• Exercise: Give again the lines of the data from its first line through the line with "pink diamond at". Change nothing.

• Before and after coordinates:

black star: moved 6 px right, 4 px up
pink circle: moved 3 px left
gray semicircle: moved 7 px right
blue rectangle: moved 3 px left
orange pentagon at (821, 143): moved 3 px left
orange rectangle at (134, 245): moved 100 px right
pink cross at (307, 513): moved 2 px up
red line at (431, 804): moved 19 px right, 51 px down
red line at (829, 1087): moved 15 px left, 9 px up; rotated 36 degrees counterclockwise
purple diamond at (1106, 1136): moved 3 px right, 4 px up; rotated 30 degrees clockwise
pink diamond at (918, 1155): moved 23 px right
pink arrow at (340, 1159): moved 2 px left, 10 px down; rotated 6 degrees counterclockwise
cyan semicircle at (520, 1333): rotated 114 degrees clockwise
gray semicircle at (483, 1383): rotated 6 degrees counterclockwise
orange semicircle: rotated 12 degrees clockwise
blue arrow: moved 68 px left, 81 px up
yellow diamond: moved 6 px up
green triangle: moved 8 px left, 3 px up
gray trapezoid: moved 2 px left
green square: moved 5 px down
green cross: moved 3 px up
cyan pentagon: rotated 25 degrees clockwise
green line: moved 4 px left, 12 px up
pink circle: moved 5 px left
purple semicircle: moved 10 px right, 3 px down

• Output below:
black star: moved 6 px right, 4 px up
pink circle: moved 3 px left
gray semicircle: moved 7 px right
blue rectangle: moved 3 px left
orange pentagon at (821, 143): moved 3 px left
orange rectangle at (134, 245): moved 100 px right
pink cross at (307, 513): moved 2 px up
red line at (431, 804): moved 19 px right, 51 px down
red line at (829, 1087): moved 15 px left, 9 px up; rotated 36 degrees counterclockwise
purple diamond at (1106, 1136): moved 3 px right, 4 px up; rotated 30 degrees clockwise
pink diamond at (918, 1155): moved 23 px right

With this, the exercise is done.